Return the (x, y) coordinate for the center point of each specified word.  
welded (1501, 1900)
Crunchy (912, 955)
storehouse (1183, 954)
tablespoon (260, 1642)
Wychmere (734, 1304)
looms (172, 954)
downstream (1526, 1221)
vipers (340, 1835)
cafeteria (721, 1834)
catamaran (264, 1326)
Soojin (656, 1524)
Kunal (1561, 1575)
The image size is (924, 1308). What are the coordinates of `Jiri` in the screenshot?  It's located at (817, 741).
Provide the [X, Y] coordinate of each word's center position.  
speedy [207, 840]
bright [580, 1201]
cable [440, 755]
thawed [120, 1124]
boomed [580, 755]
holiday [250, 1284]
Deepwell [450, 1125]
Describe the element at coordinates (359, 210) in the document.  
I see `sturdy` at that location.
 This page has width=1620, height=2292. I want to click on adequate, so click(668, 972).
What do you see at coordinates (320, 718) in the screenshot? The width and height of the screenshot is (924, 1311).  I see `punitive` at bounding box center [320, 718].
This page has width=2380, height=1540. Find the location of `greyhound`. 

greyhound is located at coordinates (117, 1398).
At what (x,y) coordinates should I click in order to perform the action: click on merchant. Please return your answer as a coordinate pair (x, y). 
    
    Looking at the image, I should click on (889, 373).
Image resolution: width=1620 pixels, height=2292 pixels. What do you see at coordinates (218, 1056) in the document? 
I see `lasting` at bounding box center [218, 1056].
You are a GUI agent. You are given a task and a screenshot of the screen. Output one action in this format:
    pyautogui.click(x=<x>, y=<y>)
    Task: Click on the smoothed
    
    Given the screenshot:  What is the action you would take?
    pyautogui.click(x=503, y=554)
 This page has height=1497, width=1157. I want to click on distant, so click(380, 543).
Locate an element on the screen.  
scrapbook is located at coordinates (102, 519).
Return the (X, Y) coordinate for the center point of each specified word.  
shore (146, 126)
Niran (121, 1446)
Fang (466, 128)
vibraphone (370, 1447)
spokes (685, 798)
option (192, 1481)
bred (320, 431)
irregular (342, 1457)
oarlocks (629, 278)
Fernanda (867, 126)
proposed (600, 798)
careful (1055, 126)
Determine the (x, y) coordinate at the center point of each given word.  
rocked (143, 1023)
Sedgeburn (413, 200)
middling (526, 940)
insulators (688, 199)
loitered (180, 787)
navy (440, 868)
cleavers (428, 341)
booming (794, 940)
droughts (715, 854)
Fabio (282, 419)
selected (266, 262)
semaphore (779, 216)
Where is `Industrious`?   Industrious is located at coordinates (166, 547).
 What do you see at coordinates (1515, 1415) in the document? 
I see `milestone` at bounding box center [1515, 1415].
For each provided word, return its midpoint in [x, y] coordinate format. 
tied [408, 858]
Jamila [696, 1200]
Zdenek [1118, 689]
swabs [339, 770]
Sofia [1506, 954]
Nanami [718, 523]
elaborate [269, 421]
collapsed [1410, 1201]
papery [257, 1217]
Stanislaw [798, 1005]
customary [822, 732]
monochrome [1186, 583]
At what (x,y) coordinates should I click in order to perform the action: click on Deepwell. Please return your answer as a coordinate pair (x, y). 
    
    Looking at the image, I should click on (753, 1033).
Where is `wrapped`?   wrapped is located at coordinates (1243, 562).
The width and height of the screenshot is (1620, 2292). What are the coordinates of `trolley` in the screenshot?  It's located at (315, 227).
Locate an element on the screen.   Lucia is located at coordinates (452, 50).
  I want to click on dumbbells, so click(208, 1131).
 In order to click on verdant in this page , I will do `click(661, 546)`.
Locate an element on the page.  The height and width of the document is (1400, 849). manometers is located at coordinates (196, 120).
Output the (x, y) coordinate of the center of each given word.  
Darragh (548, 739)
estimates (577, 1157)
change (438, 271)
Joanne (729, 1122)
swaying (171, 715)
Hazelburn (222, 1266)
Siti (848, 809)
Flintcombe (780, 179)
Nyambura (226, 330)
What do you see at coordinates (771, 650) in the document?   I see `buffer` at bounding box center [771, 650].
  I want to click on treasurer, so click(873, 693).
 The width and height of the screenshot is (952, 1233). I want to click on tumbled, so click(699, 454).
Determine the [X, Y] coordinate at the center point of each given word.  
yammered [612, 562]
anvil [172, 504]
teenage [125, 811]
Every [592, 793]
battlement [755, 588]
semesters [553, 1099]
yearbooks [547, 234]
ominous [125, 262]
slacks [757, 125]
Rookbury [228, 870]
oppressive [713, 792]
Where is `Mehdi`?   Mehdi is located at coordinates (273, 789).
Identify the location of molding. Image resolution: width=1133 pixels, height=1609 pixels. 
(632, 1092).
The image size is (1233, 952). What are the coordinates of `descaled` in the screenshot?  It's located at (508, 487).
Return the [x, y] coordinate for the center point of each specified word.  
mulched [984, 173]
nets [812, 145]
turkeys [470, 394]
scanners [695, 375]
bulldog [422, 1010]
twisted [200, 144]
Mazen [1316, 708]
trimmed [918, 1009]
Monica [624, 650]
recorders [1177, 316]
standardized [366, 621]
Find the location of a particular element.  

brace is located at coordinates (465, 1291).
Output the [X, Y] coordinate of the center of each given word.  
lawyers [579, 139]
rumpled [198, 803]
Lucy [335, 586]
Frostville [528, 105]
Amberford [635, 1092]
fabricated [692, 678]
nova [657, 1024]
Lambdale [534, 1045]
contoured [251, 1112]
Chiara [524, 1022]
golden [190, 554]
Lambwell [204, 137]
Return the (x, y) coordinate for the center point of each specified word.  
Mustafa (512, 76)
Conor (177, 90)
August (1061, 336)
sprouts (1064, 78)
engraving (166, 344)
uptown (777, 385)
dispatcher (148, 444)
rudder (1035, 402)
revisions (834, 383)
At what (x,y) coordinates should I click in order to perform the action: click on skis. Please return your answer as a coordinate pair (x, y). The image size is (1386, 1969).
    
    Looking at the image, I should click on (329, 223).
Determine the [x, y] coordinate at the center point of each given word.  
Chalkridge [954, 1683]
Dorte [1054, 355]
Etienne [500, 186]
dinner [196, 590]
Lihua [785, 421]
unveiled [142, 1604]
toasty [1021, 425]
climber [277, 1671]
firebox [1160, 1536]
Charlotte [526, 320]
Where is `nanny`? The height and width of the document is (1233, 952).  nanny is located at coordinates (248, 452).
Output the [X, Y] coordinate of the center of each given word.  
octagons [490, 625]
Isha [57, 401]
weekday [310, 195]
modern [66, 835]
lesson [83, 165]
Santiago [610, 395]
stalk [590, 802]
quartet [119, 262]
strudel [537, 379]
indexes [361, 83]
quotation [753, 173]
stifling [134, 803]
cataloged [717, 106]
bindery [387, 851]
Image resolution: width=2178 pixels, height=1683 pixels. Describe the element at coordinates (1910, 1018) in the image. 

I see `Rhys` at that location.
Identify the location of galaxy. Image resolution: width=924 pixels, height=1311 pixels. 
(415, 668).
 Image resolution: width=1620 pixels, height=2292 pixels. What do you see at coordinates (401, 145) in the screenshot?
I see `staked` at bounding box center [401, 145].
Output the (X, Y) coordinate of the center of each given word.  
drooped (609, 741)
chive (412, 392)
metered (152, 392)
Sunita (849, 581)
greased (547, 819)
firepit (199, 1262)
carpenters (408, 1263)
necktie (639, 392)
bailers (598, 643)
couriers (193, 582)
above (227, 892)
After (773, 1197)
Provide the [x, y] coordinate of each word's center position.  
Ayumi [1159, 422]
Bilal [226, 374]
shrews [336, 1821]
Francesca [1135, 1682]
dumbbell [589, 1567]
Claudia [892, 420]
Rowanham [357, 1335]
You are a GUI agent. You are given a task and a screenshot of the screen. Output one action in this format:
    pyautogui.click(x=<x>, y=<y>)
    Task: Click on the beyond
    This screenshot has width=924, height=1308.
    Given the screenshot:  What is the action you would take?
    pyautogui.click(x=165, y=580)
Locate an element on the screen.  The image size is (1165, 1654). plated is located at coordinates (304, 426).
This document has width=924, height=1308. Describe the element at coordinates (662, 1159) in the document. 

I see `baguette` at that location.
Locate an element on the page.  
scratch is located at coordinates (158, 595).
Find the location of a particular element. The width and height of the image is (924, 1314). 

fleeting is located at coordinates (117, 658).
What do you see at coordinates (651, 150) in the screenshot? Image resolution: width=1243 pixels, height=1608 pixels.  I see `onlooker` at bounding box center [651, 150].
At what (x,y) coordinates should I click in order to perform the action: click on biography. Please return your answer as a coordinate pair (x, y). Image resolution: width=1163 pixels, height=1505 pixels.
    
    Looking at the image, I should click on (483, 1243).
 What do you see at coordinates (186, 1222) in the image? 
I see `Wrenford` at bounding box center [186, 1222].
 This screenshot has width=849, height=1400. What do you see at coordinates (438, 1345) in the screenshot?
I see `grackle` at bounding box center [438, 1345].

> [Directions for this task] Copy out, unchanged, the lines of the material starting at the line that contains "ominous [125, 262]" and ending at the line that contains "turkeys [470, 394]", with both of those lines included.

> [Worked solution]
ominous [125, 262]
slacks [757, 125]
Rookbury [228, 870]
oppressive [713, 792]
Where is `Mehdi`?   Mehdi is located at coordinates (273, 789).
Identify the location of molding. Image resolution: width=1133 pixels, height=1609 pixels. 
(632, 1092).
The image size is (1233, 952). What are the coordinates of `descaled` in the screenshot?  It's located at (508, 487).
Return the [x, y] coordinate for the center point of each specified word.  
mulched [984, 173]
nets [812, 145]
turkeys [470, 394]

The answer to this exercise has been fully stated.